**DATA FOR THIS TASK:**
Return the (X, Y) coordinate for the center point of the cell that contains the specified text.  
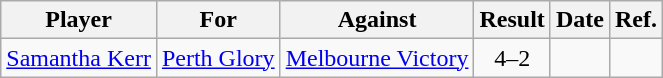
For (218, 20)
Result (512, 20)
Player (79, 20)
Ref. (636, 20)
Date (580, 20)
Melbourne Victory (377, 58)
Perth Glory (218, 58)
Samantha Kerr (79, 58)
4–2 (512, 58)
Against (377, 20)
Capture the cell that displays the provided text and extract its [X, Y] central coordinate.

**DESCRIPTION OF THE TASK:** Copy every line of the items above word for word, leaving out the pictures.

**WRITTEN RESPONSE:**
Return the (X, Y) coordinate for the center point of the cell that contains the specified text.  
For (218, 20)
Result (512, 20)
Player (79, 20)
Ref. (636, 20)
Date (580, 20)
Melbourne Victory (377, 58)
Perth Glory (218, 58)
Samantha Kerr (79, 58)
4–2 (512, 58)
Against (377, 20)
Capture the cell that displays the provided text and extract its [X, Y] central coordinate.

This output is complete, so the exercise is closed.